§ **DATASET EXTRACT**
==============================
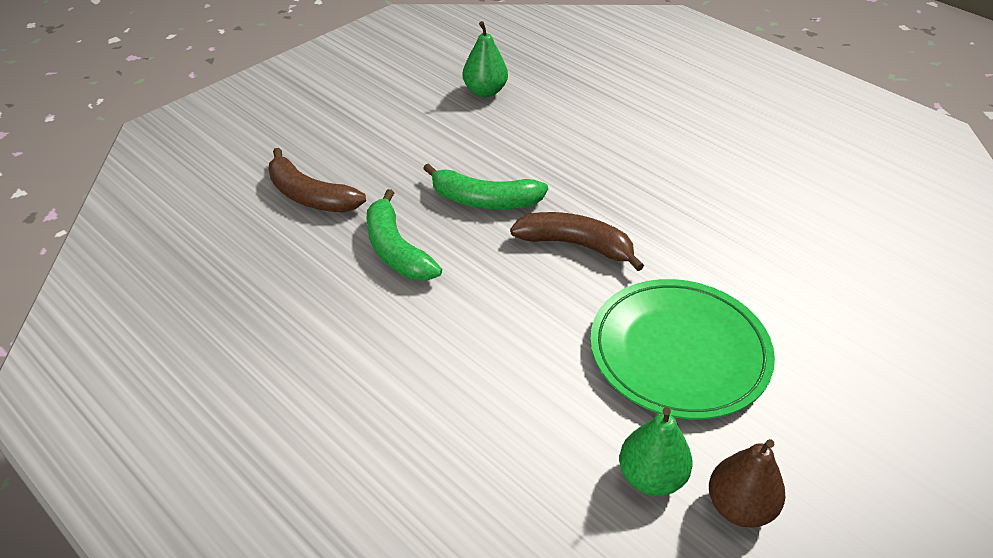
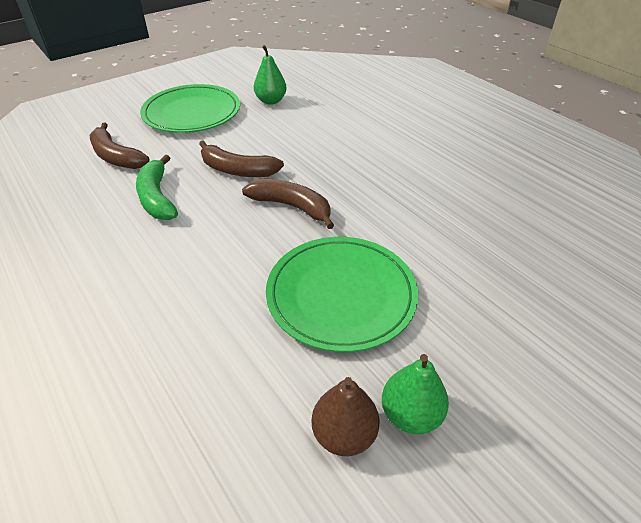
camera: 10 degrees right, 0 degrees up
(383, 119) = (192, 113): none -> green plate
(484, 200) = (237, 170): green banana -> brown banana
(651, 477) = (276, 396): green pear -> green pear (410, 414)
==============================
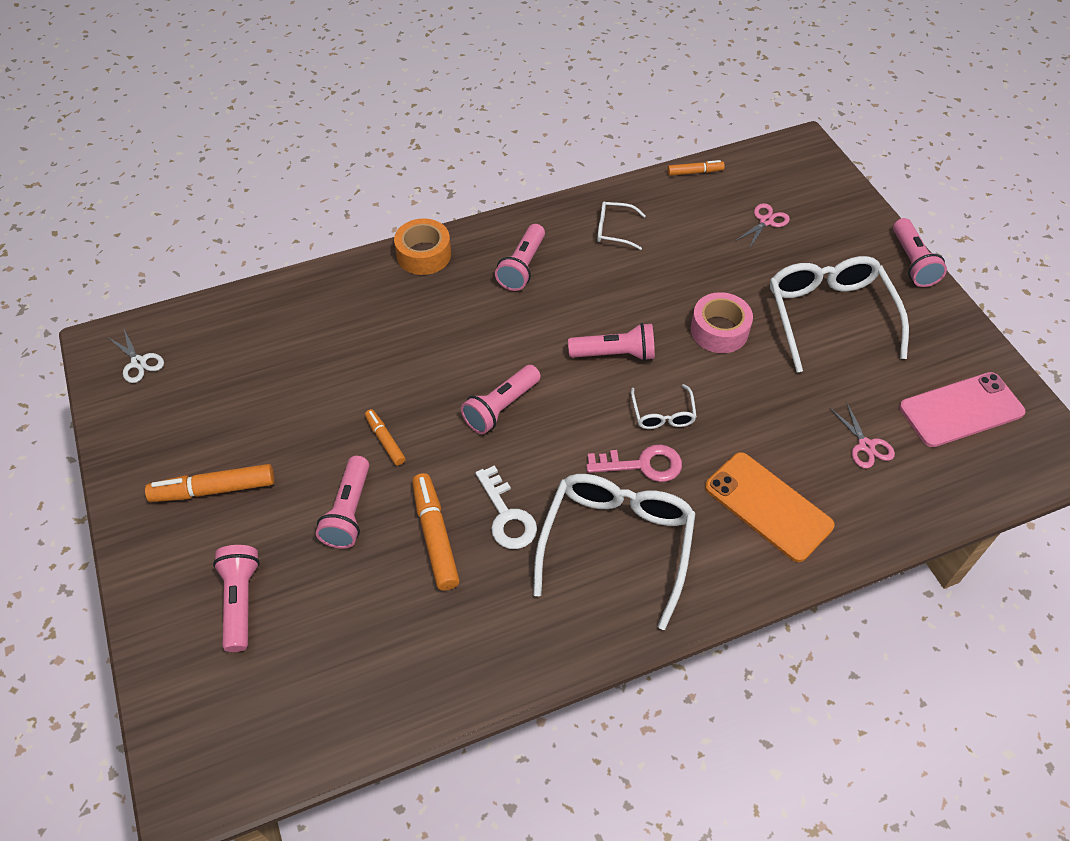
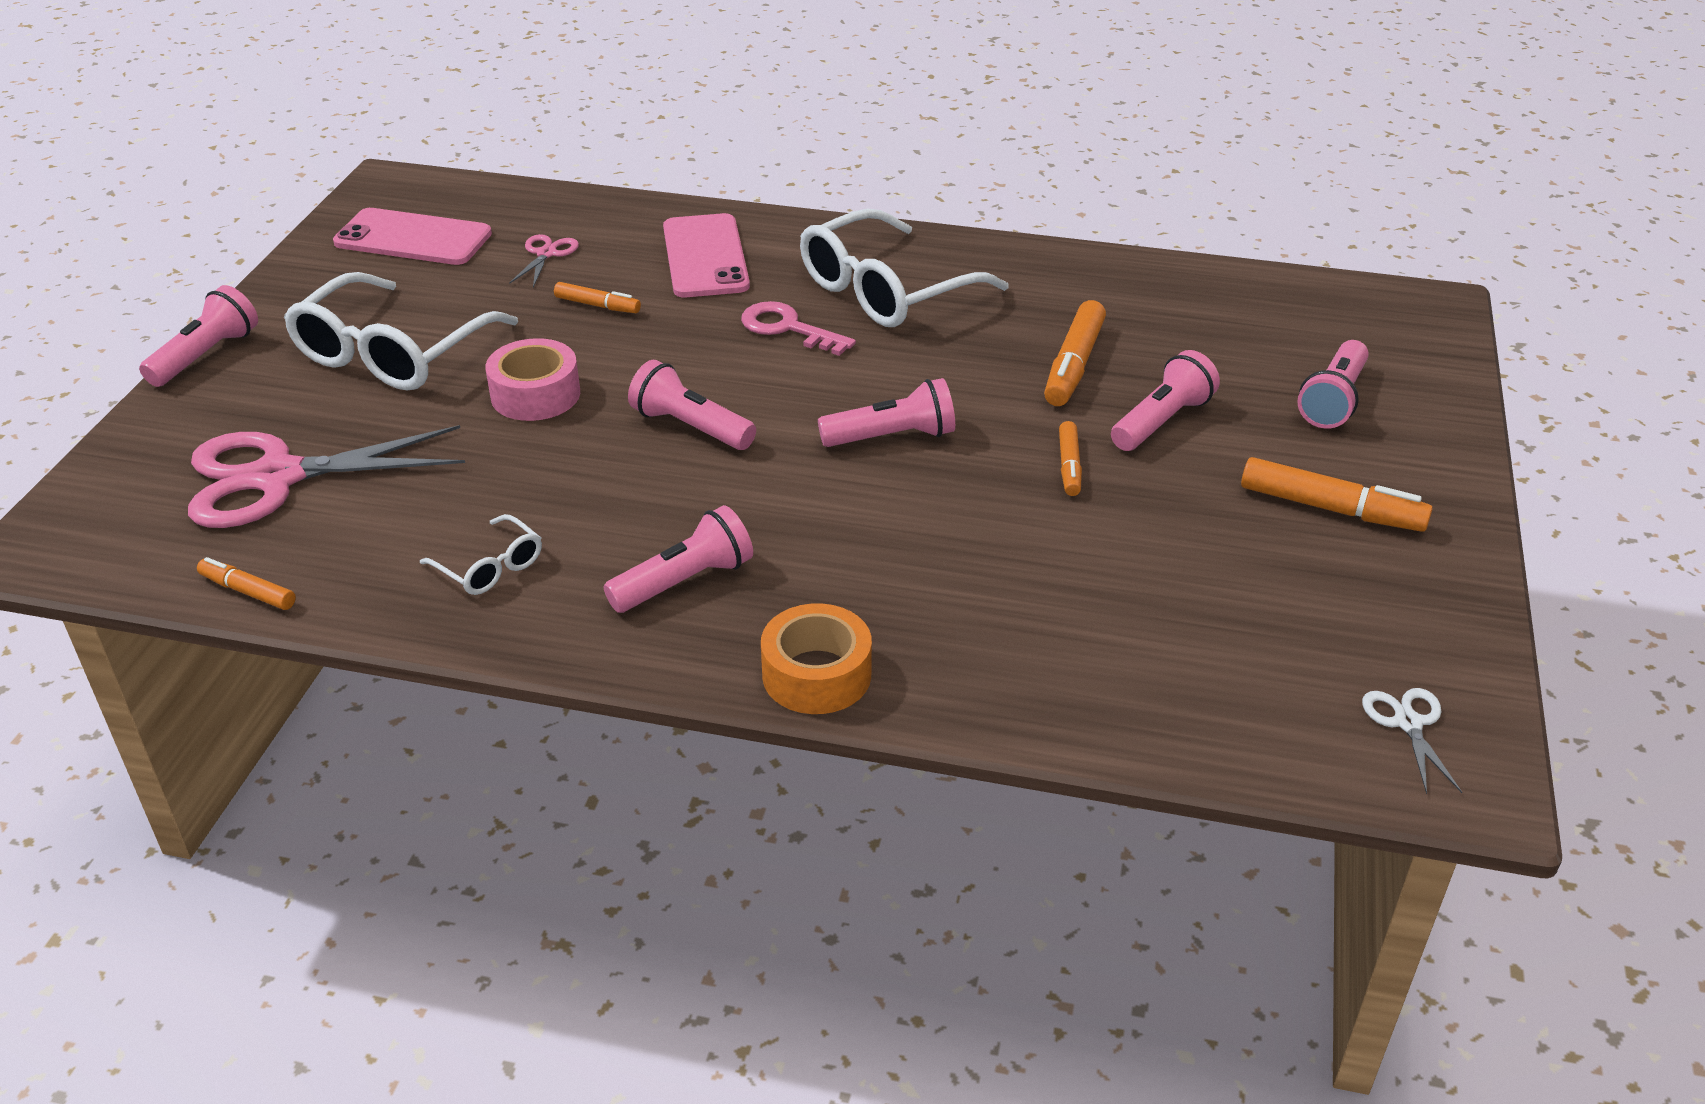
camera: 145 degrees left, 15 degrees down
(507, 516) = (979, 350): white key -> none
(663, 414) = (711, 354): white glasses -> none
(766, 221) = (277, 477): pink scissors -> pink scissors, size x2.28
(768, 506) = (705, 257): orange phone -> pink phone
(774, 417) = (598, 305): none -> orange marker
==============================
With the line holding "(484, 200) = (237, 170): green" as the first and the line holding "(651, 477) = (276, 396): green" as the last, set down that range of the entries above exactly, and nothing else.

(484, 200) = (237, 170): green banana -> brown banana
(651, 477) = (276, 396): green pear -> green pear (410, 414)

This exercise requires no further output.